- [DATA UNDER STUDY]

_ _ _ _ _ _ _

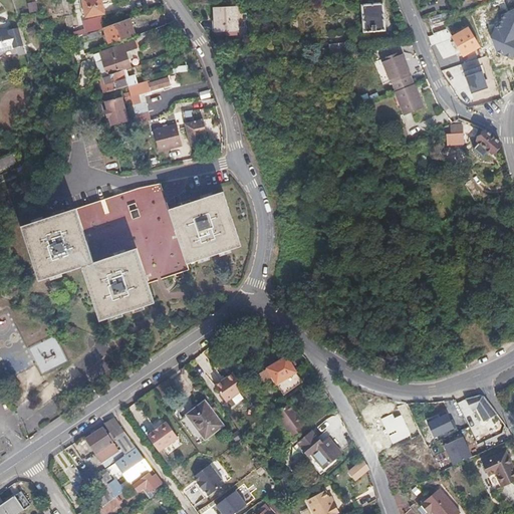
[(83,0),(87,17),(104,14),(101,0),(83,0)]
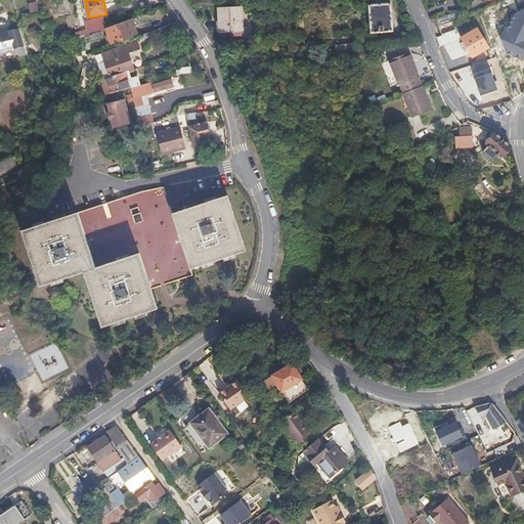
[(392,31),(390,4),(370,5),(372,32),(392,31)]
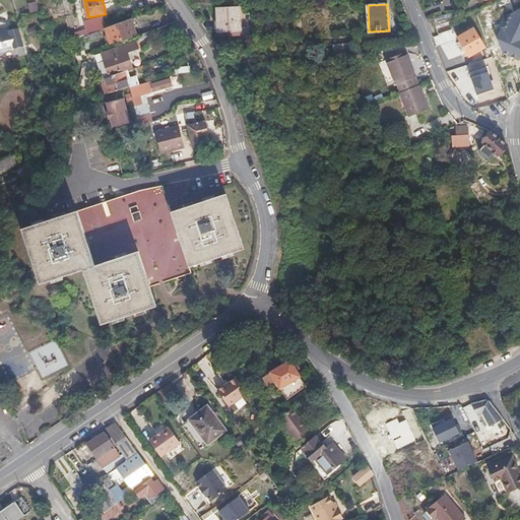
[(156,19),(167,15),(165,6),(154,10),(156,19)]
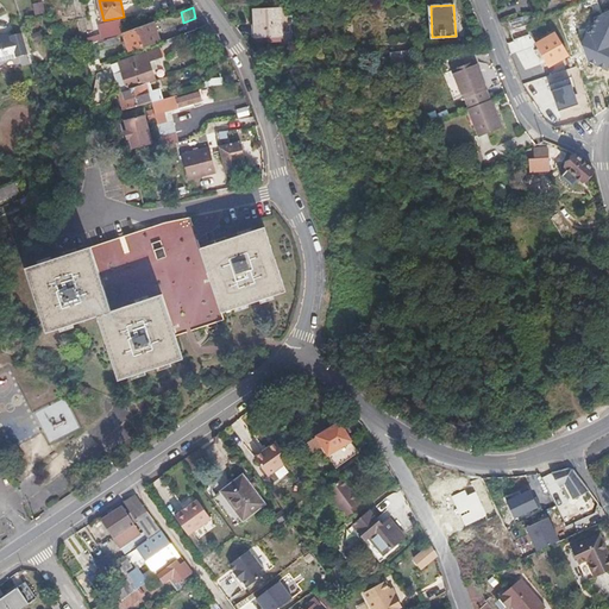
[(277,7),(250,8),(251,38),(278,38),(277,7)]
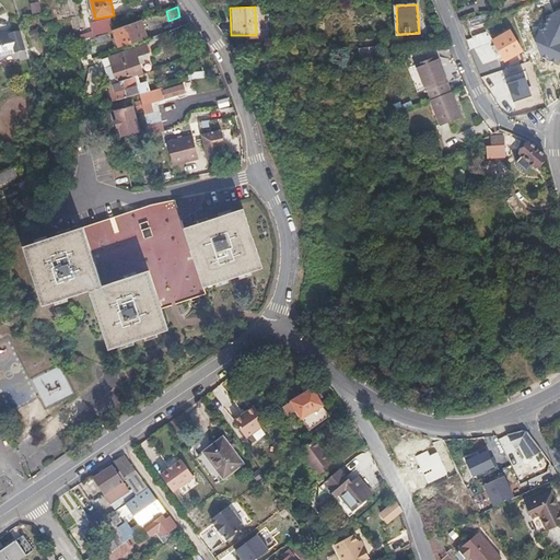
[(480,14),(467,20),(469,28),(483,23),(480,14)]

_ _ _ _ _ _ _

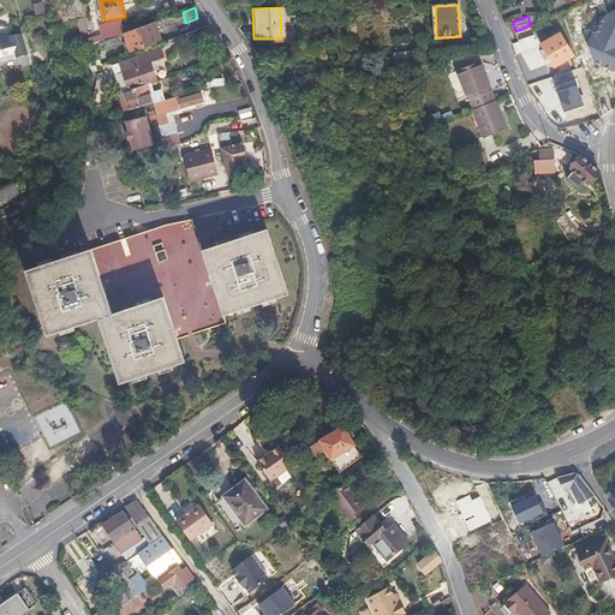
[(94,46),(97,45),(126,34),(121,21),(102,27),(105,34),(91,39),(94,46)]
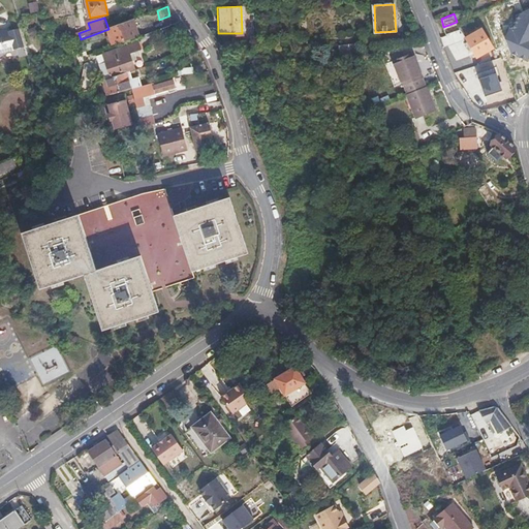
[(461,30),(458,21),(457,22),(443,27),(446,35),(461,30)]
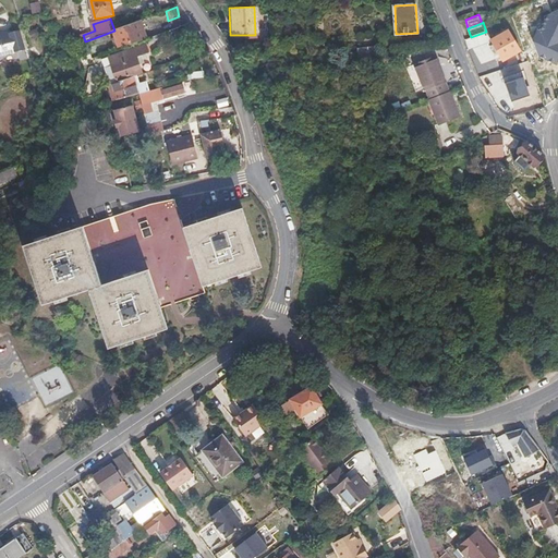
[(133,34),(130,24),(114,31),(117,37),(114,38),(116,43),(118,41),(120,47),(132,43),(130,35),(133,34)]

_ _ _ _ _ _ _

- [REQUIRED WORK] Could you output exactly the lines above, from the line with "[(83,0),(87,17),(104,14),(101,0),(83,0)]" up to and including the line with "[(480,14),(467,20),(469,28),(483,23),(480,14)]", and nothing else, skipping the pictures?

- [RESULT OF THE EXERCISE]
[(83,0),(87,17),(104,14),(101,0),(83,0)]
[(392,31),(390,4),(370,5),(372,32),(392,31)]
[(156,19),(167,15),(165,6),(154,10),(156,19)]
[(277,7),(250,8),(251,38),(278,38),(277,7)]
[(480,14),(467,20),(469,28),(483,23),(480,14)]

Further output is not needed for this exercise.